## DATASET RECORDS
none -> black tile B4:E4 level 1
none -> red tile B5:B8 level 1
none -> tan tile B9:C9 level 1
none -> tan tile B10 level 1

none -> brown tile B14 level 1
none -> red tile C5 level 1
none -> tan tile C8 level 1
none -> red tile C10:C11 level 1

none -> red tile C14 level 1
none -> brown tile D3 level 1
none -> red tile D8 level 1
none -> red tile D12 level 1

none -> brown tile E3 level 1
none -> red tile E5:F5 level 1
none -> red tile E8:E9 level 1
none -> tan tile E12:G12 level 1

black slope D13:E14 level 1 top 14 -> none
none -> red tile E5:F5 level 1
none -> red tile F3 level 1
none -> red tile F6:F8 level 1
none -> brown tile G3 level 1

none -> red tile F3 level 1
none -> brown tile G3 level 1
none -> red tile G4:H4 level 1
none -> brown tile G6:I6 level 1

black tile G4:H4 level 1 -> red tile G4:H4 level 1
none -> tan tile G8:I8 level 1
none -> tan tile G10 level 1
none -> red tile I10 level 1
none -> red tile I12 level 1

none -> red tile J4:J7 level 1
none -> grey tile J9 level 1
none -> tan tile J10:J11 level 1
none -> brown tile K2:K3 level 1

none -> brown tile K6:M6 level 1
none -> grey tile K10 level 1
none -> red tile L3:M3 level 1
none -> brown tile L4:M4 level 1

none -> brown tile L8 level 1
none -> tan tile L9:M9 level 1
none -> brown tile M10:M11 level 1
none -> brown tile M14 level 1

==

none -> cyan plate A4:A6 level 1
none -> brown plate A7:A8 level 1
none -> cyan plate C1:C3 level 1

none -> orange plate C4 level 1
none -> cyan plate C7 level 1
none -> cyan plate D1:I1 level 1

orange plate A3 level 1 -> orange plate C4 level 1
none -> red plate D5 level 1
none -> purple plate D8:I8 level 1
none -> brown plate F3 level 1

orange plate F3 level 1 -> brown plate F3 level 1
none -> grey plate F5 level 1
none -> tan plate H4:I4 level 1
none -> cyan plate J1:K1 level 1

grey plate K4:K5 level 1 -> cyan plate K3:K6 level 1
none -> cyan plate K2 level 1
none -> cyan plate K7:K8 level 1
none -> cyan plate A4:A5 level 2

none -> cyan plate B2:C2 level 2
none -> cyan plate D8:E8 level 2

## PROBLEM TO SOLVE
Copy whichever lines above contain the string "black".

## RESPONSE BELOW
none -> black tile B4:E4 level 1
black slope D13:E14 level 1 top 14 -> none
black tile G4:H4 level 1 -> red tile G4:H4 level 1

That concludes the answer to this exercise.